▶ EXERCISE
Please quote every line of the entries below word for word, leaving out the pictures.

╭─ GIVEN INFORMATION

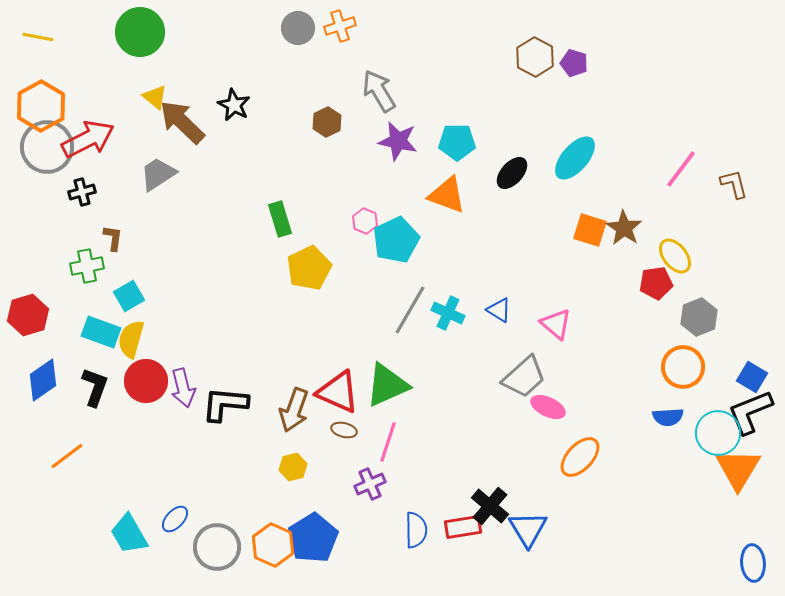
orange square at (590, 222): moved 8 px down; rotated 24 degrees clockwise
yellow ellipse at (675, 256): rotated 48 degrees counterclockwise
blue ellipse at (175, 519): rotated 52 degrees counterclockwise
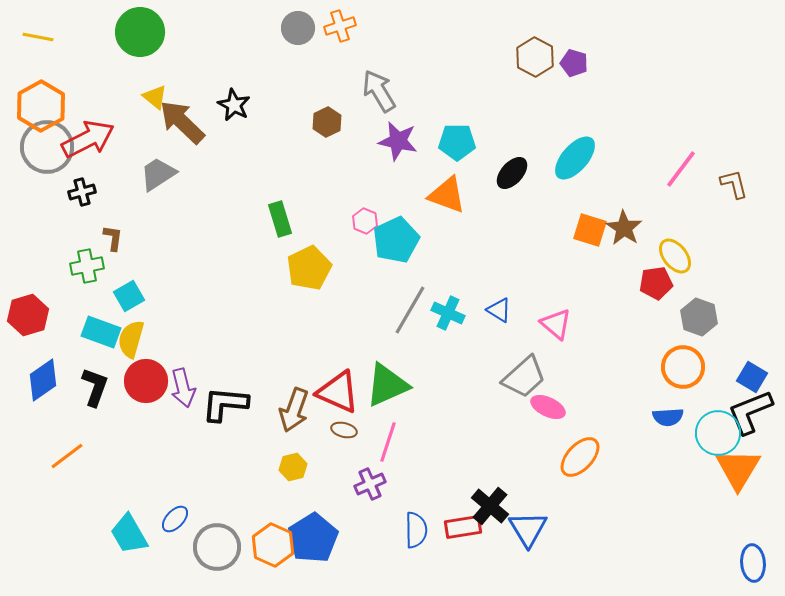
gray hexagon at (699, 317): rotated 18 degrees counterclockwise
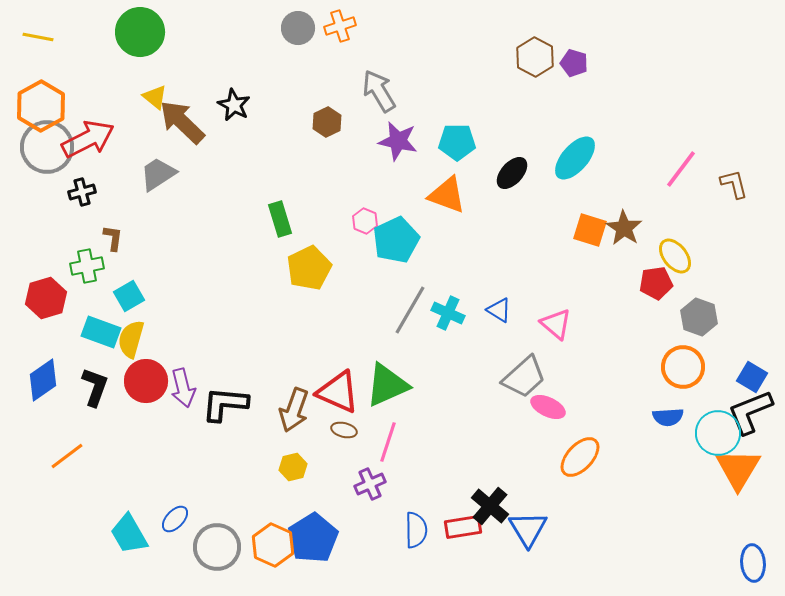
red hexagon at (28, 315): moved 18 px right, 17 px up
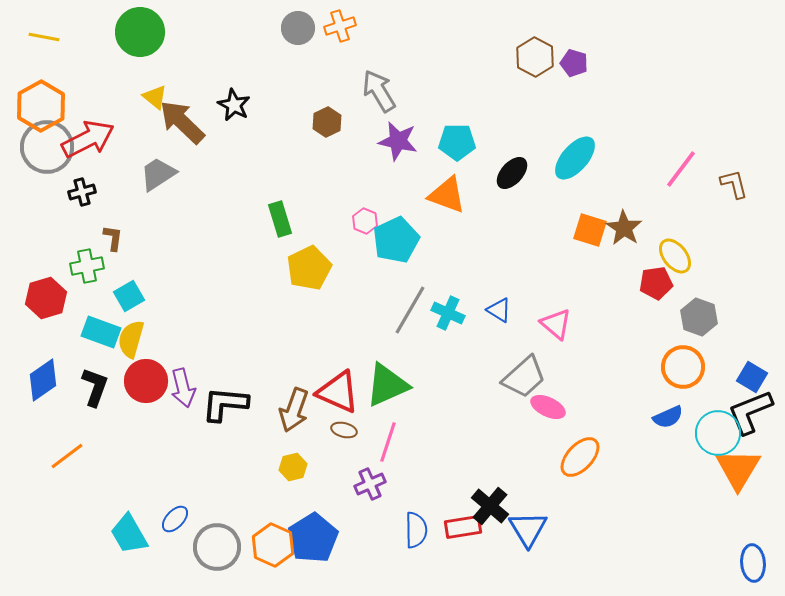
yellow line at (38, 37): moved 6 px right
blue semicircle at (668, 417): rotated 20 degrees counterclockwise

╰─

▶ RESULT FOR THIS EXERCISE
orange square at (590, 222): moved 8 px down; rotated 24 degrees clockwise
yellow ellipse at (675, 256): rotated 48 degrees counterclockwise
blue ellipse at (175, 519): rotated 52 degrees counterclockwise
gray hexagon at (699, 317): rotated 18 degrees counterclockwise
red hexagon at (28, 315): moved 18 px right, 17 px up
yellow line at (38, 37): moved 6 px right
blue semicircle at (668, 417): rotated 20 degrees counterclockwise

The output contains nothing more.